## Dataset records
##############################
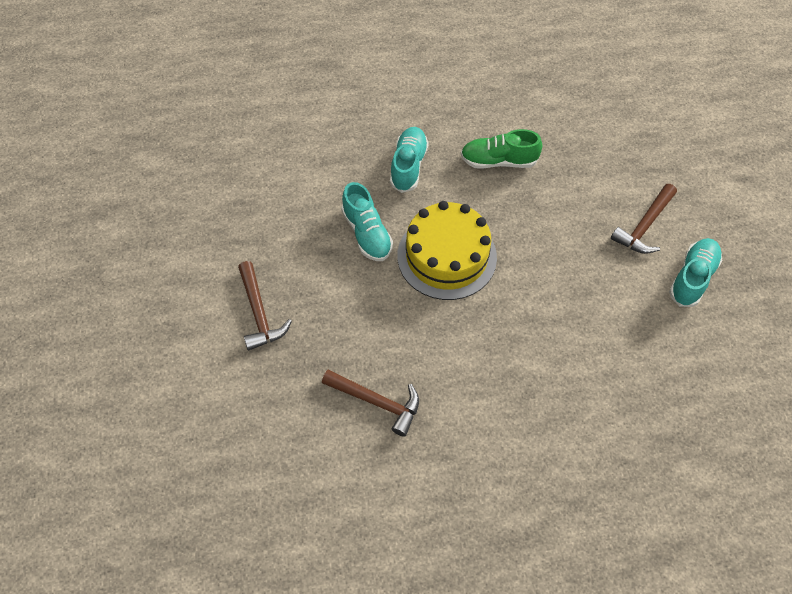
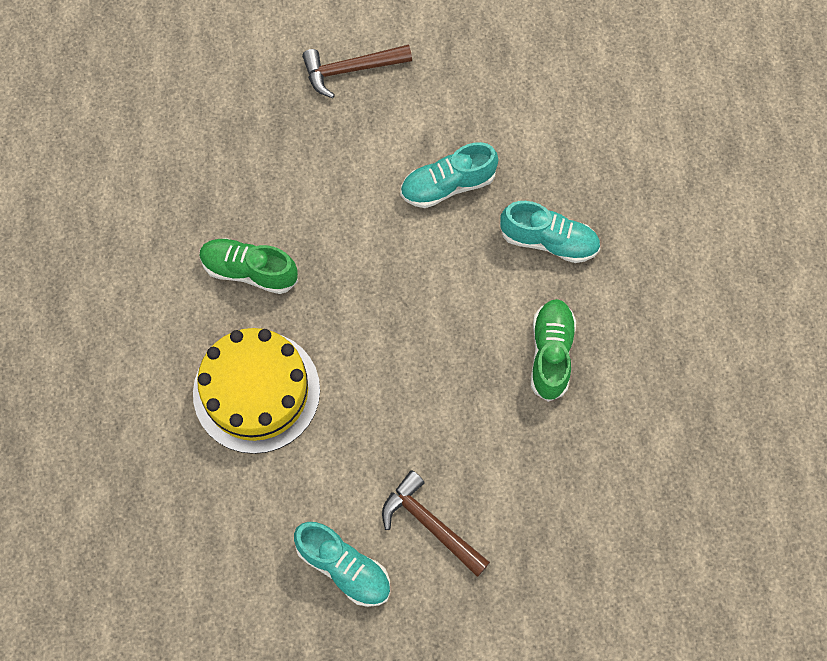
camera: 95 degrees right, 10 degrees up
brown hammer [322,369,419,437] -> none
yellow cake [397,201,497,300] -> yellow cake moved to [193,328,320,454]
none -> green shoe [199,238,298,294]

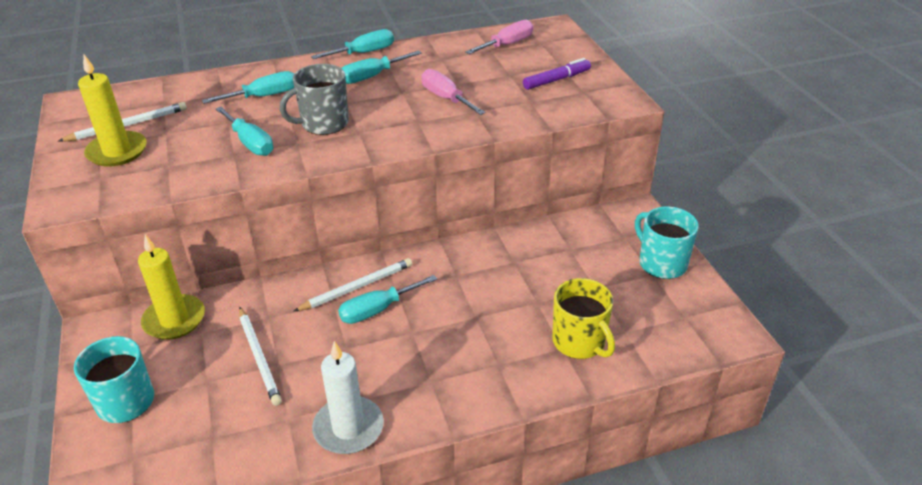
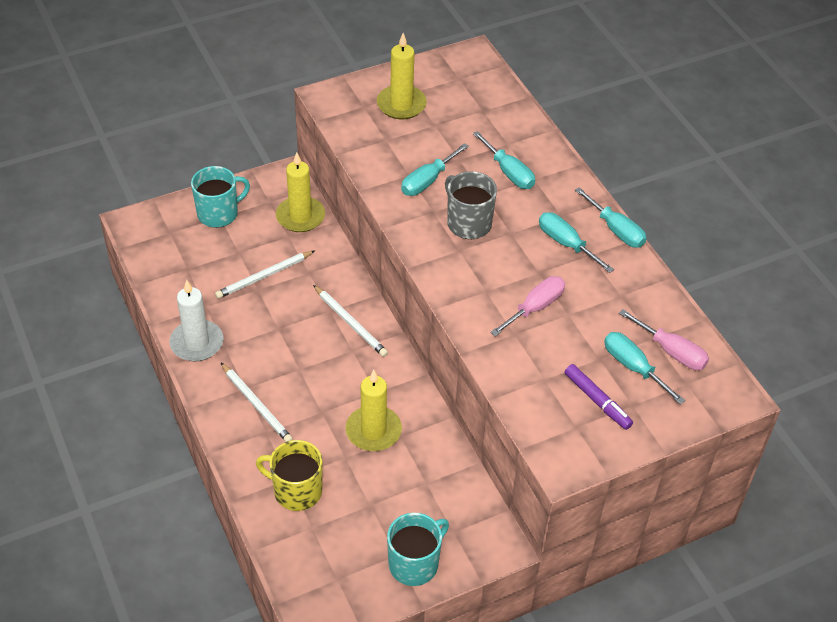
camera: 80 degrees right, 10 degrees up
white pencil [58,102,187,142] -> white pencil moved to [221,363,293,442]
turquoise screwdriver [338,275,437,324] -> turquoise screwdriver moved to [604,332,685,404]
yellow mug [552,278,615,359] -> yellow mug turned 60 degrees clockwise [256,440,323,511]
none -> yellow candle [346,370,402,451]

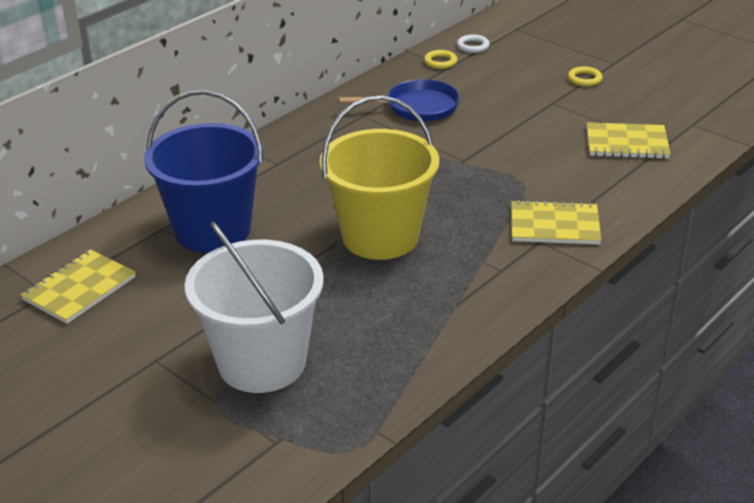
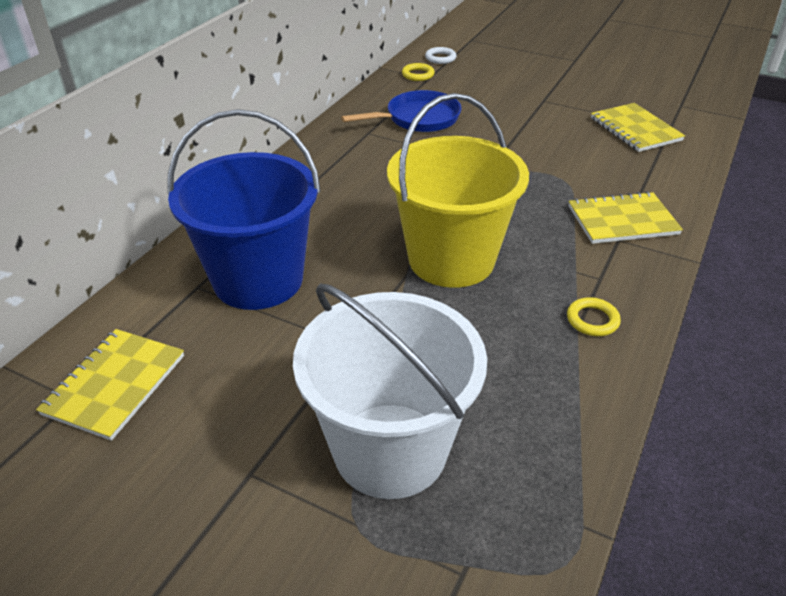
camera: 15 degrees left, 5 degrees up
yellow ring [568,66,603,86] -> yellow ring moved to [567,297,621,336]
yellow notebook [587,122,671,159] -> yellow notebook turned 75 degrees clockwise [591,103,685,152]

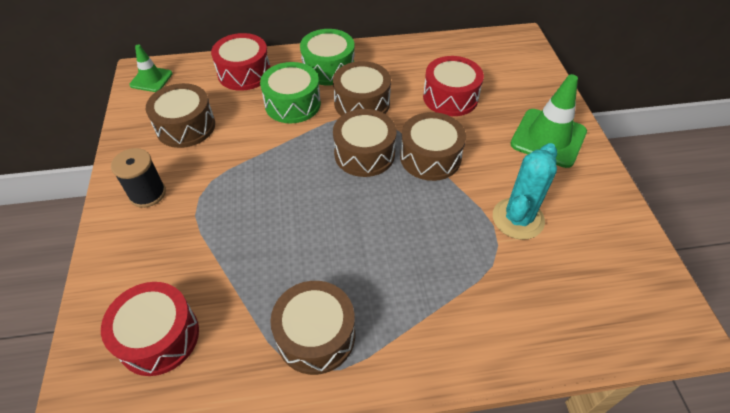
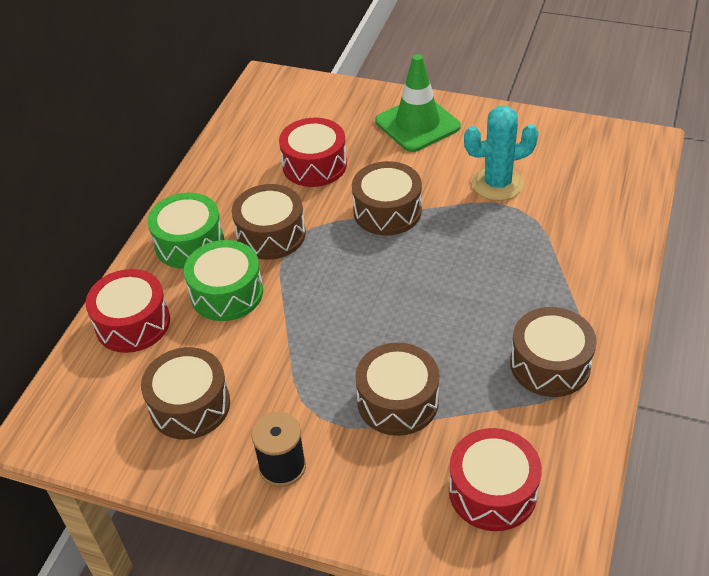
camera: 60 degrees left, 5 degrees down
green traffic cone [129,44,173,92] -> none
brown drum [333,109,397,177] -> brown drum moved to [355,343,439,436]
turquoise cactus [493,143,557,240] -> turquoise cactus turned 75 degrees counterclockwise [464,106,539,201]

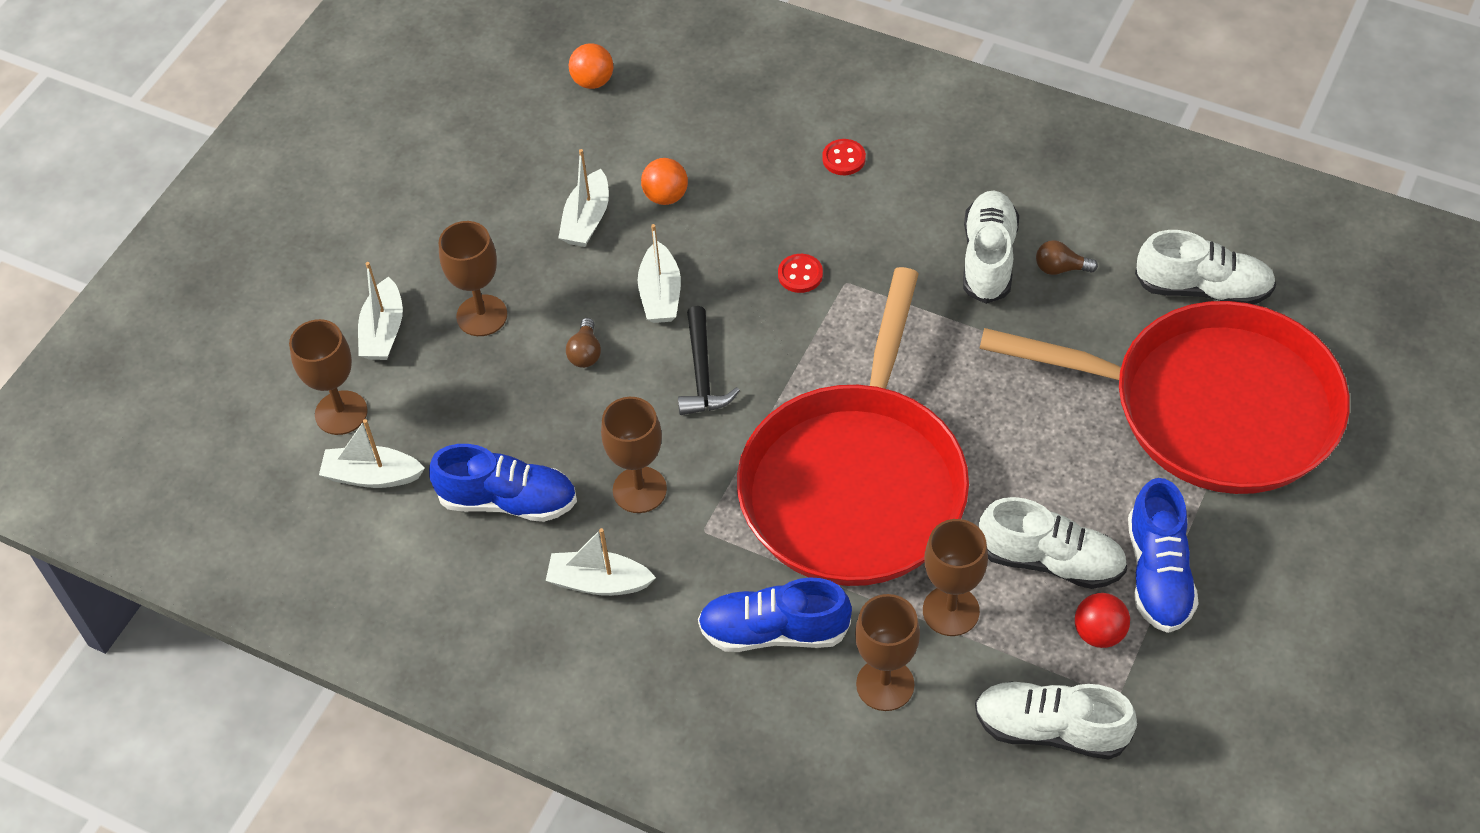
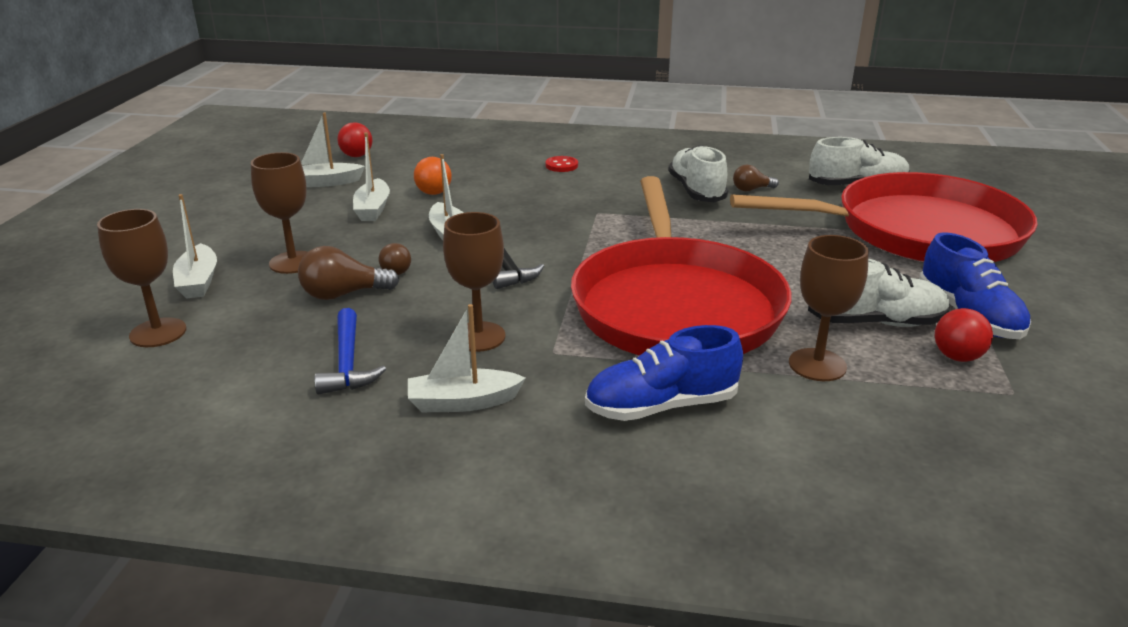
camera: 20 degrees left, 25 degrees down
white boat [319,419,425,488] -> white boat moved to [301,113,365,187]
blue shoe [429,444,577,522] -> blue hammer [314,308,386,395]
orange ball [569,43,613,89] -> red ball [337,122,372,157]
red button [778,254,823,293] -> none
brown goblet [855,594,920,711] -> none
white shoe [975,681,1137,760] -> none
none -> brown light bulb [298,246,399,300]

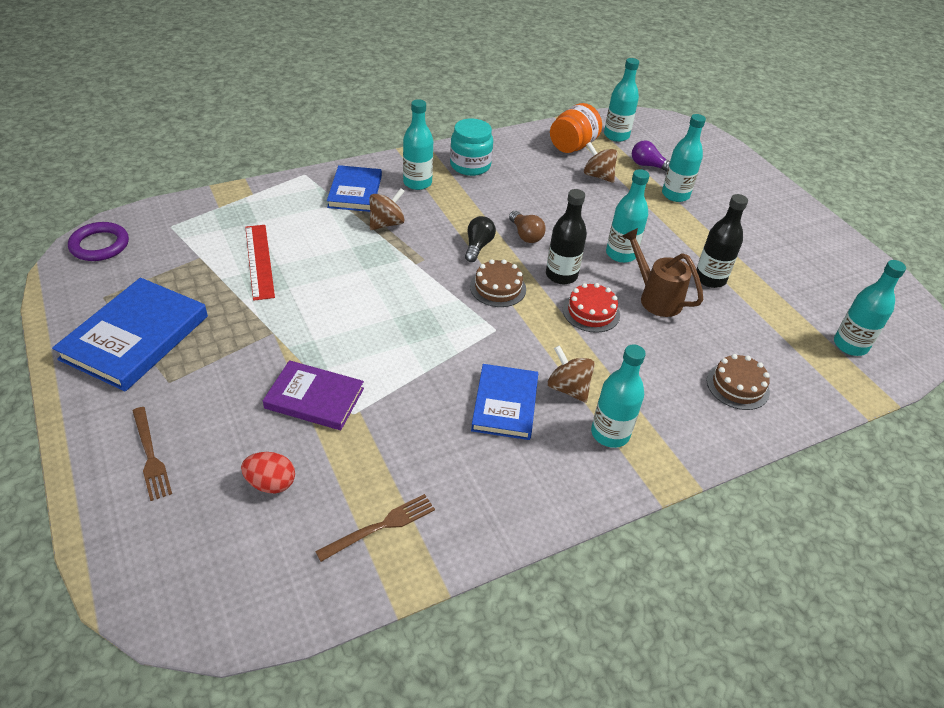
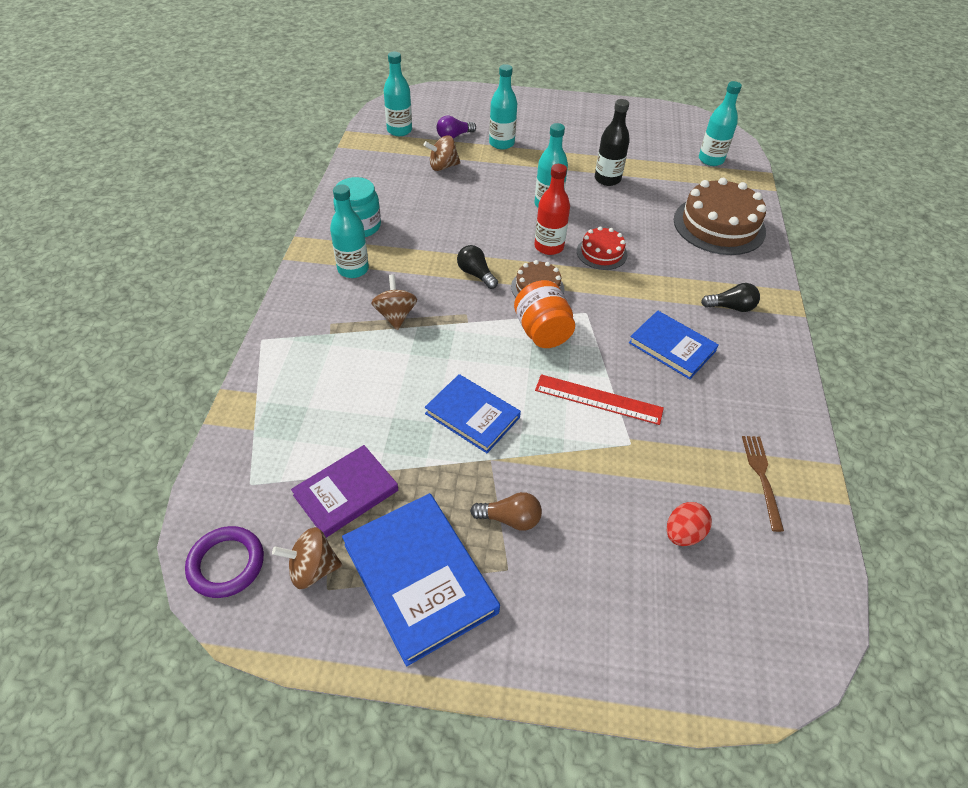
camera: 55 degrees left, 5 degrees up
brown fork [133,407,172,501] -> none
red ruler [245,225,275,301] -> red ruler moved to [535,374,664,425]
purple book [263,360,364,430] -> purple book moved to [291,445,398,538]
blue book [327,165,382,212] -> blue book moved to [425,374,521,453]
brown light bulb [509,211,546,243] -> brown light bulb moved to [470,492,542,531]
black bottle [546,189,587,284] -> red bottle [534,164,570,255]
brown spinning top [548,345,595,403] -> brown spinning top moved to [272,527,342,589]
orange jar [550,103,602,153] -> orange jar moved to [514,280,575,348]
turquoise bottle [591,344,646,448] -> black light bulb [701,283,760,312]
brown watering can [622,228,703,317] -> none
brown cake [707,354,770,410] -> brown cake [674,178,766,255], size x1.88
##############################
## Directions
In the entries above, find the line with "purple book [263,360,364,430]" and the line with "orange jar [550,103,602,153]", then restate word for word both of them and every line between, with nothing more.

## Response for this exercise
purple book [263,360,364,430] -> purple book moved to [291,445,398,538]
blue book [327,165,382,212] -> blue book moved to [425,374,521,453]
brown light bulb [509,211,546,243] -> brown light bulb moved to [470,492,542,531]
black bottle [546,189,587,284] -> red bottle [534,164,570,255]
brown spinning top [548,345,595,403] -> brown spinning top moved to [272,527,342,589]
orange jar [550,103,602,153] -> orange jar moved to [514,280,575,348]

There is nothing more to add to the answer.